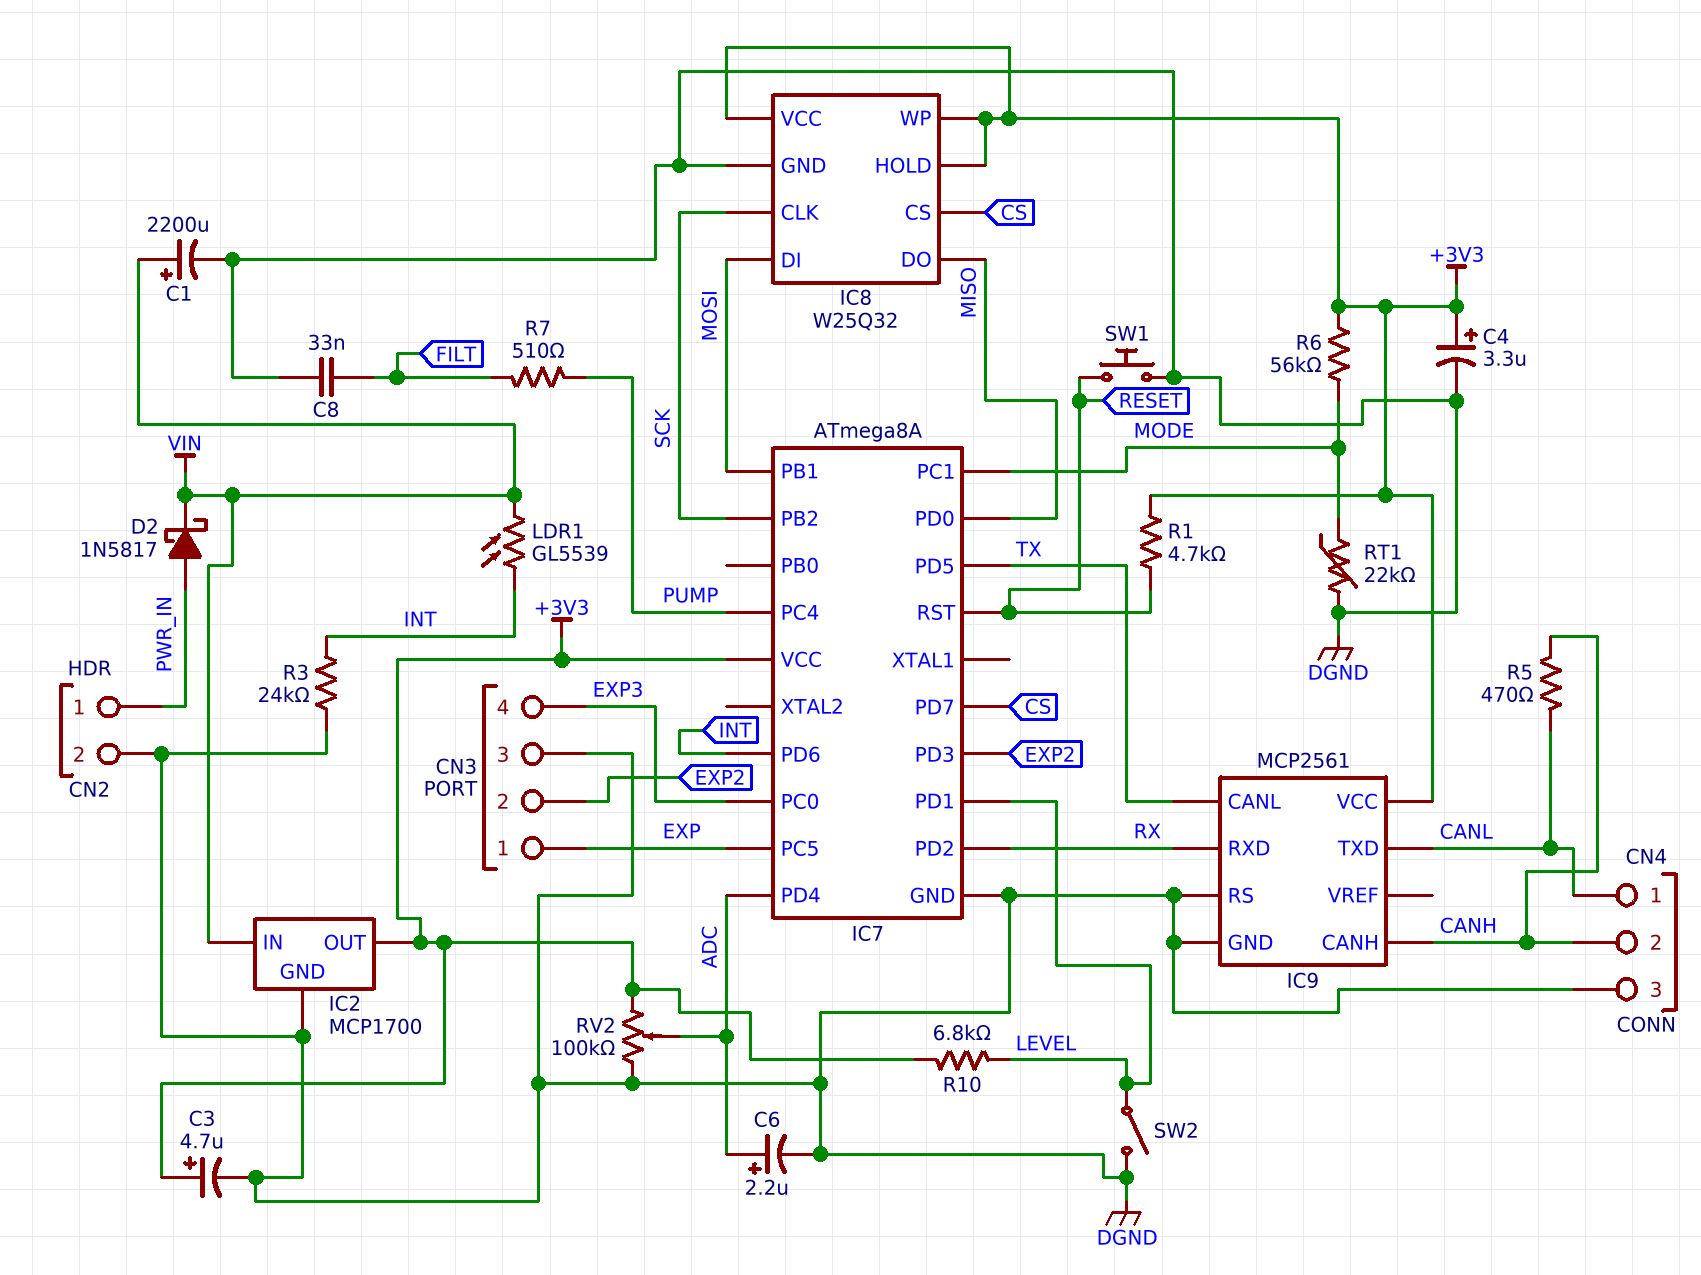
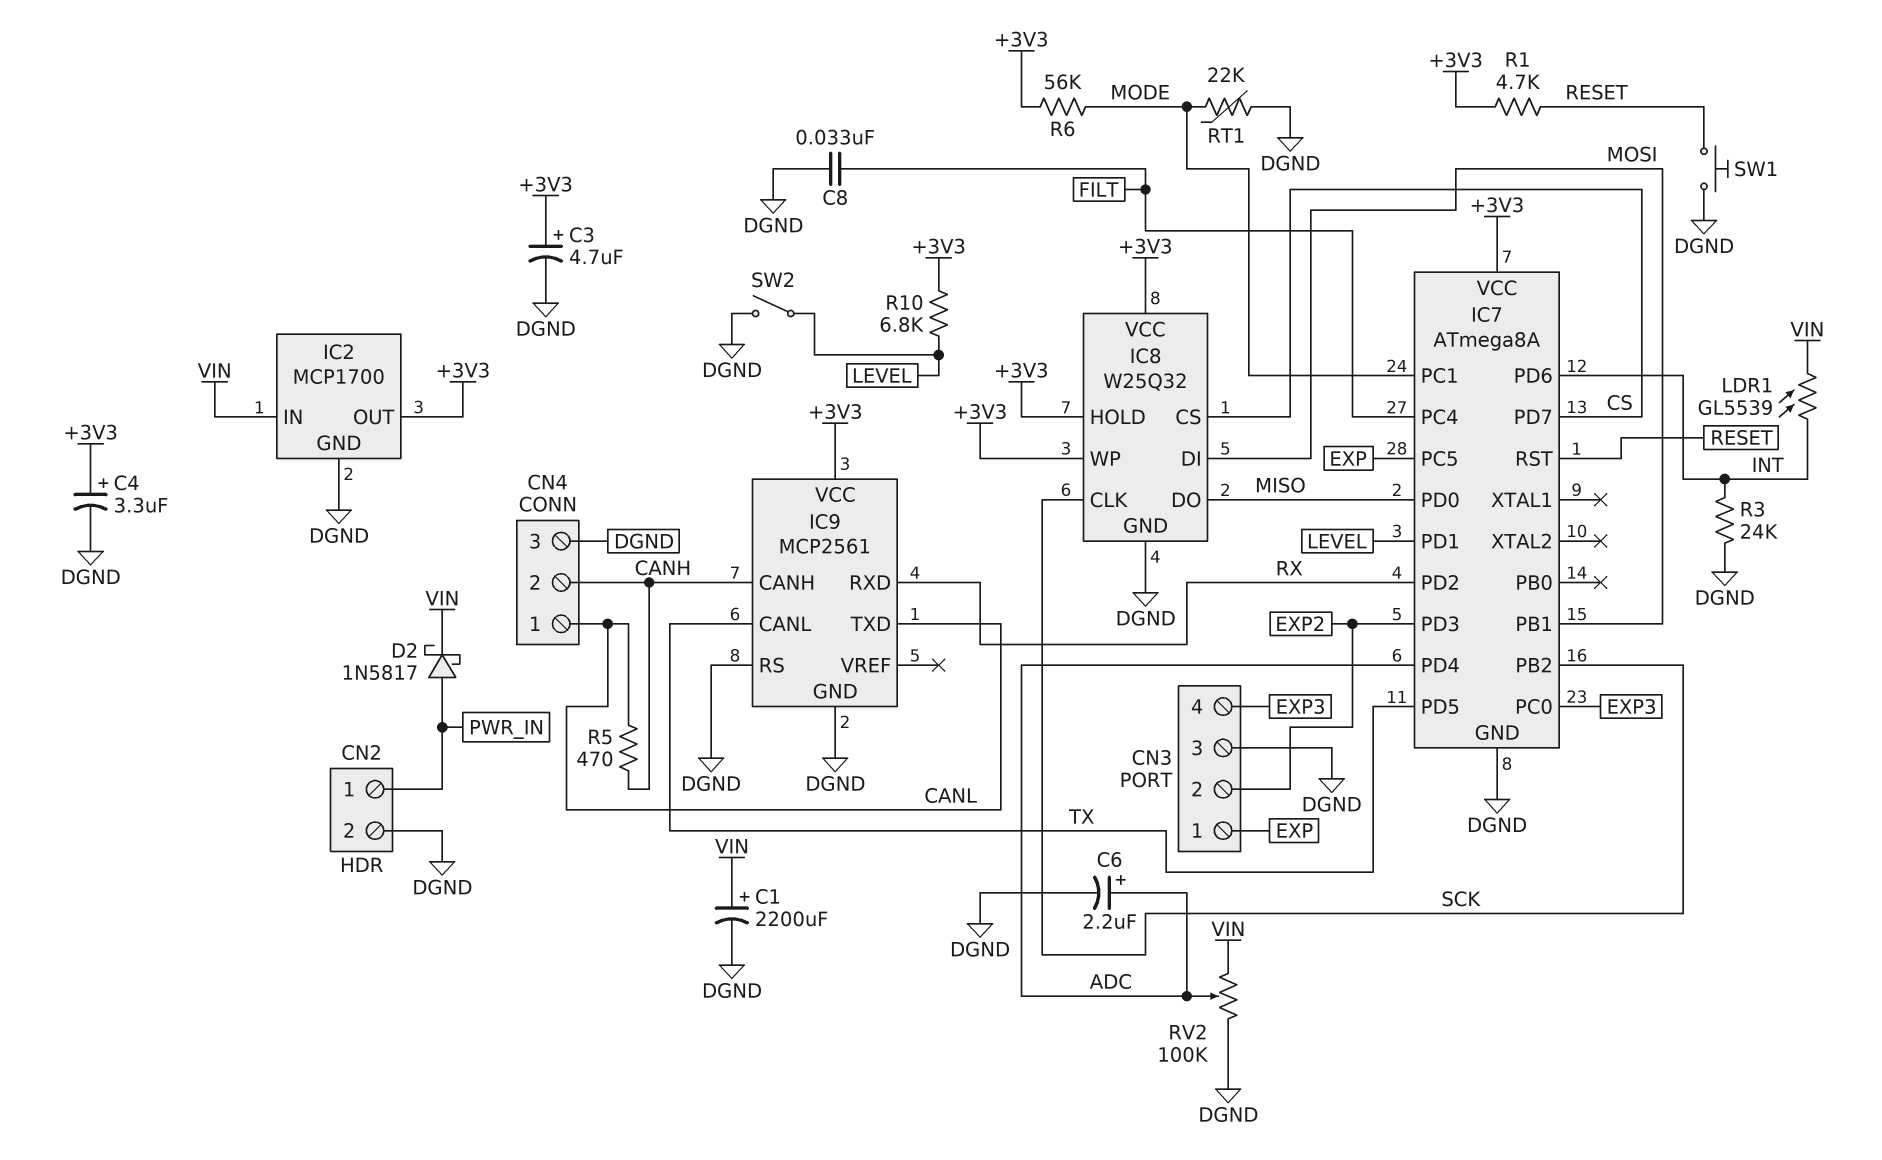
IC7 pin PC4: PUMP -> FILT
R7: 510 (FILT, PUMP) -> none
RV2: 100k (+3V3, DGND, wiper ADC) -> 100k (DGND, VIN, wiper ADC)

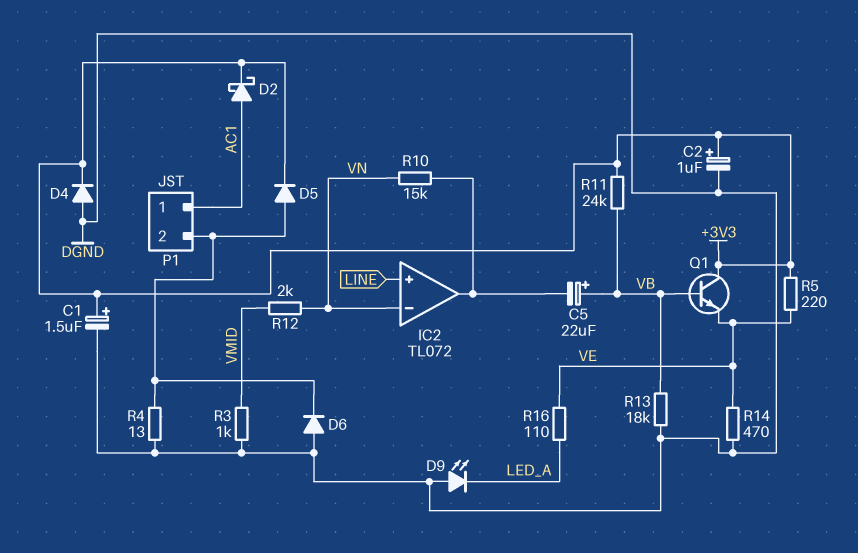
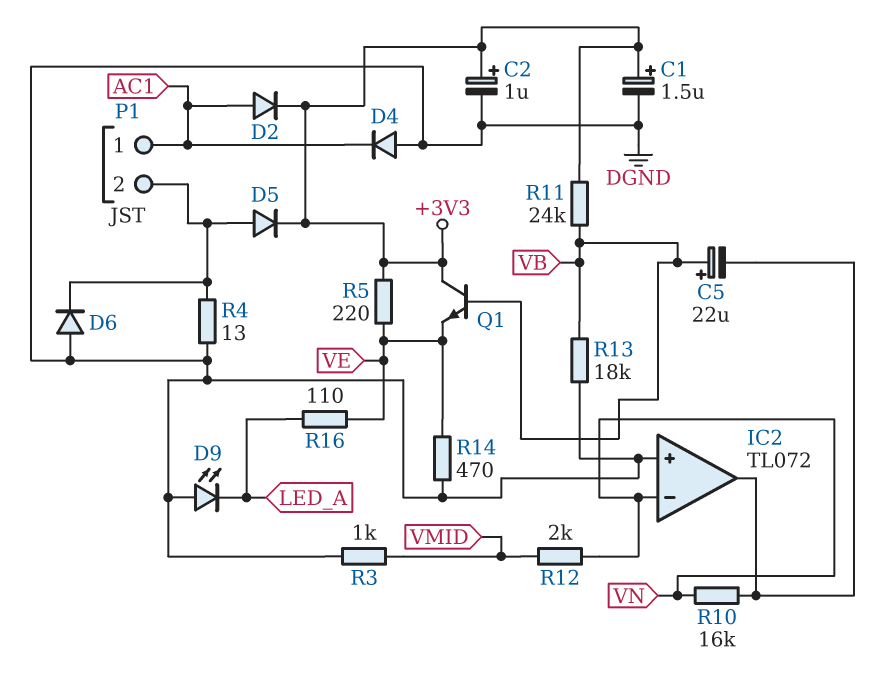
D2: schottky (A AC1, K +3V3) -> diode (A AC1, K +3V3)
D4: diode (A DGND, K +3V3) -> diode (A DGND, K AC1)
IC2 pin in+: LINE -> DGND
R10: 15k (IC2/out, VN) -> 16k (IC2/out, VN)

# # # # #

Could you return all of the entries above exactly, without any images?

IC7 pin PC4: PUMP -> FILT
R7: 510 (FILT, PUMP) -> none
RV2: 100k (+3V3, DGND, wiper ADC) -> 100k (DGND, VIN, wiper ADC)

D2: schottky (A AC1, K +3V3) -> diode (A AC1, K +3V3)
D4: diode (A DGND, K +3V3) -> diode (A DGND, K AC1)
IC2 pin in+: LINE -> DGND
R10: 15k (IC2/out, VN) -> 16k (IC2/out, VN)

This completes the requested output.